RECORDS FOR THE EXERCISE =>
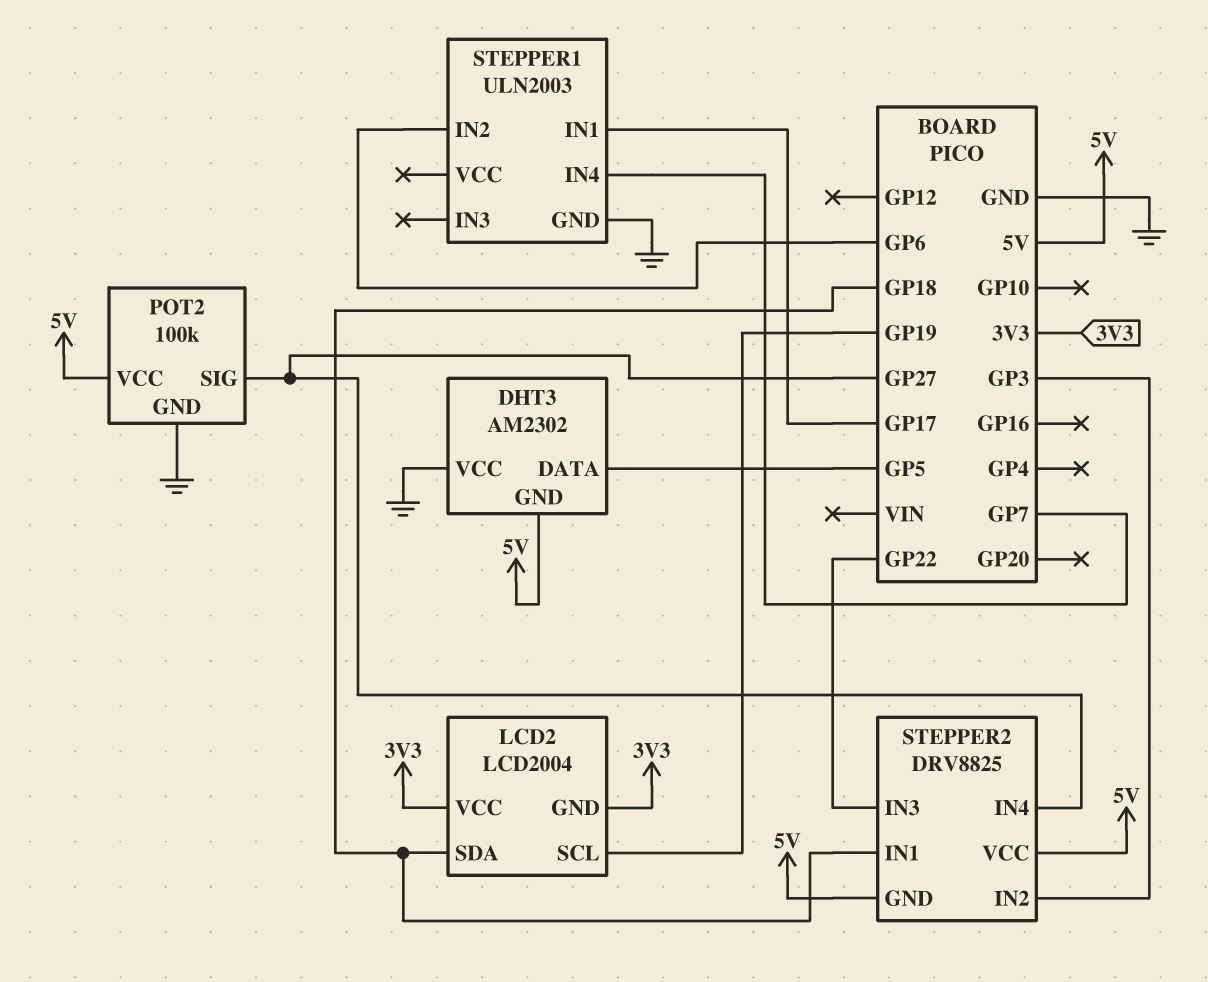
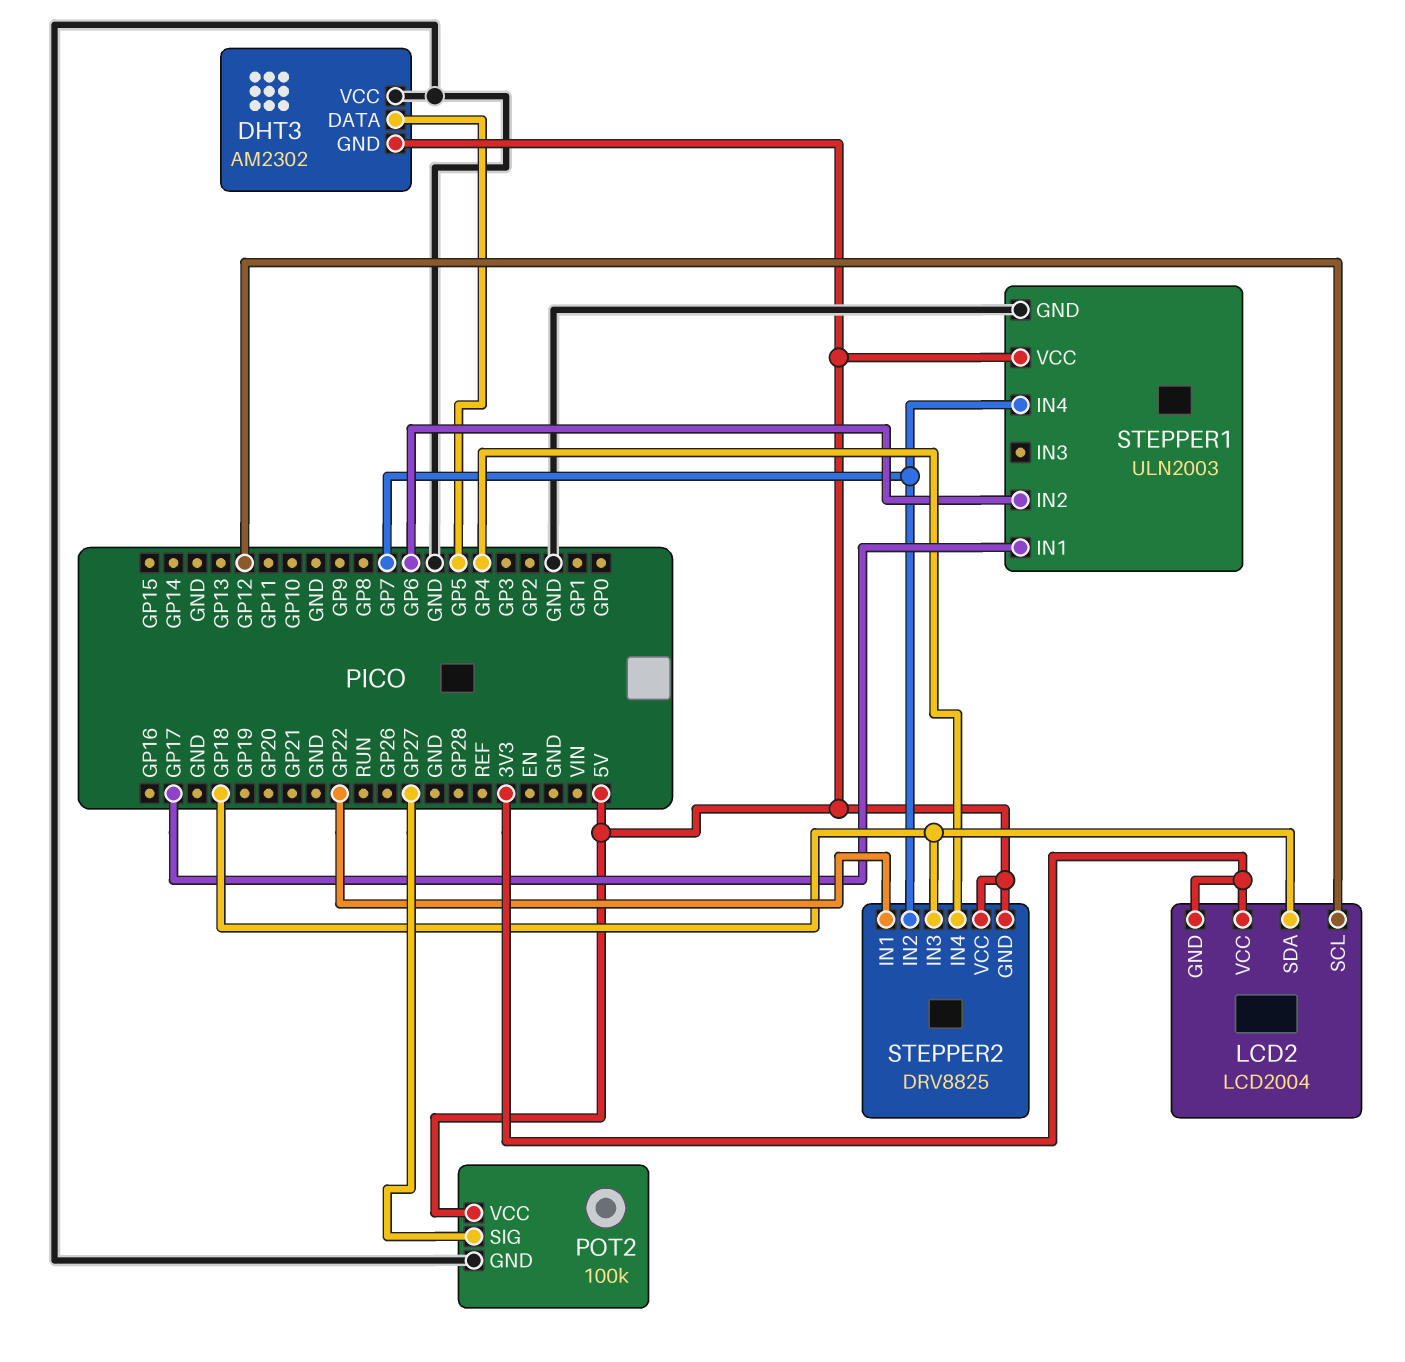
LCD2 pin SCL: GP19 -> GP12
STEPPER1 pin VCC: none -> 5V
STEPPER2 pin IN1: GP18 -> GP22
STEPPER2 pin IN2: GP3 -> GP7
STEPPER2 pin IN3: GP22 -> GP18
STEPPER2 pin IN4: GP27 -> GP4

* * *

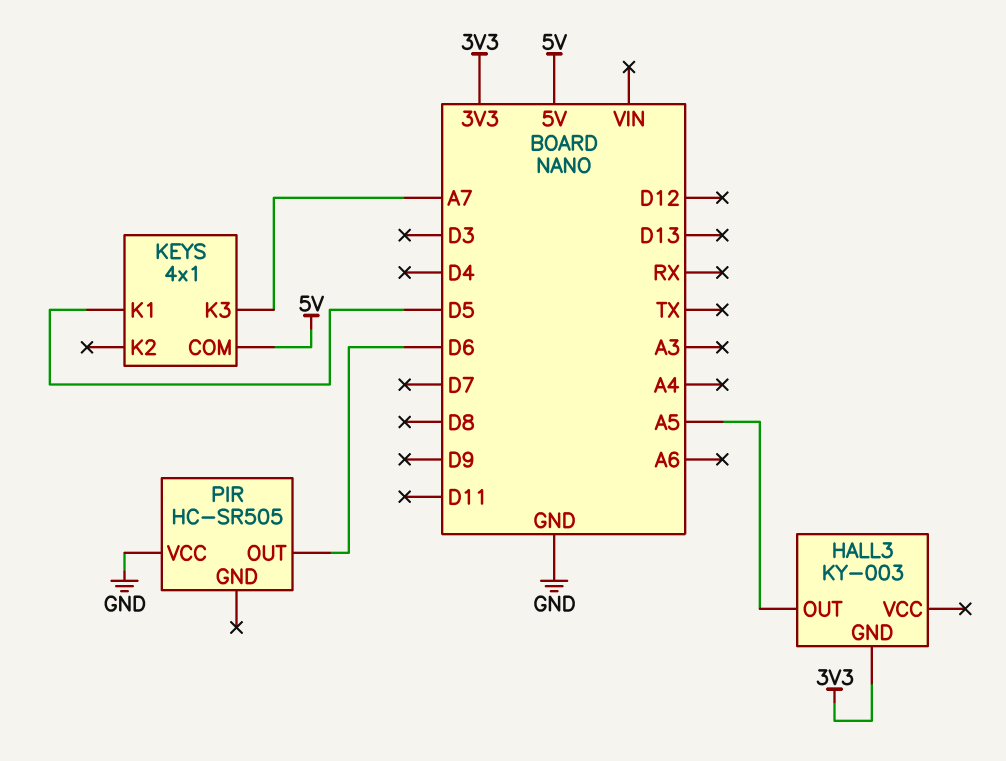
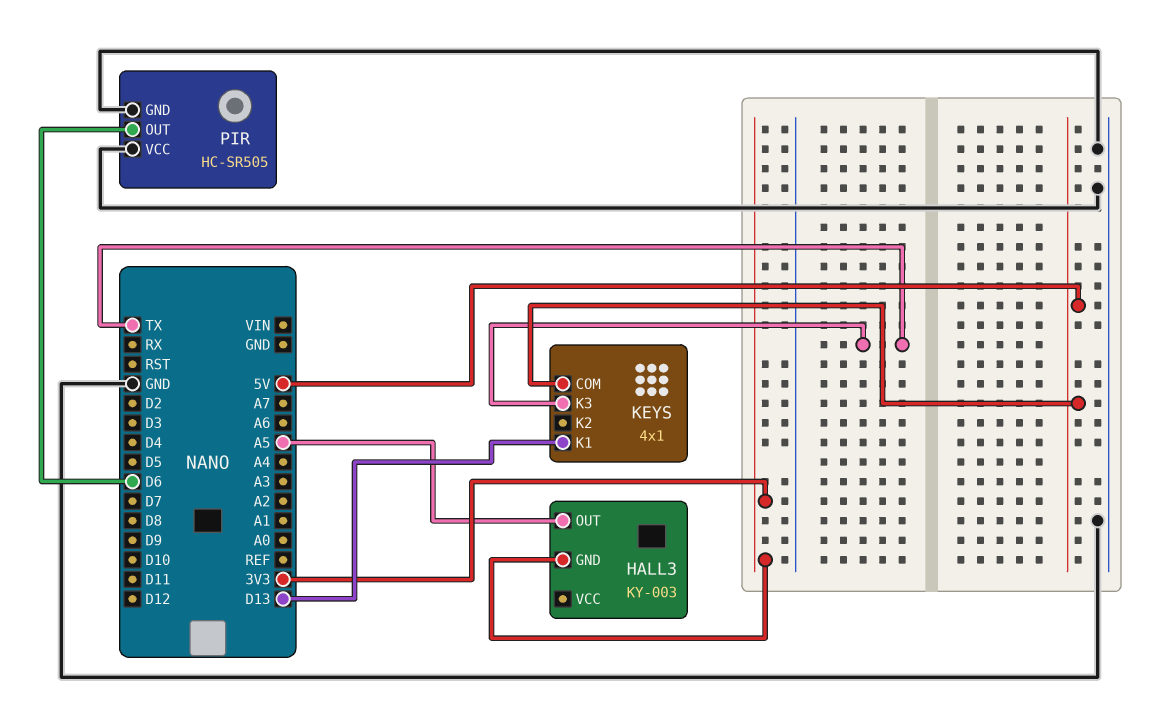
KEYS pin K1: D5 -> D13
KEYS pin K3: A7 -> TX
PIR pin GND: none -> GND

AIM OF THE EXERCISE => Please return only the lines above, starting at the line that has "LCD2 pin SCL: GP19 -> GP12" and ending at the line that has "STEPPER2 pin IN4: GP27 -> GP4", keeping both and leaving each one unchanged.

RESPONSE BOX =>
LCD2 pin SCL: GP19 -> GP12
STEPPER1 pin VCC: none -> 5V
STEPPER2 pin IN1: GP18 -> GP22
STEPPER2 pin IN2: GP3 -> GP7
STEPPER2 pin IN3: GP22 -> GP18
STEPPER2 pin IN4: GP27 -> GP4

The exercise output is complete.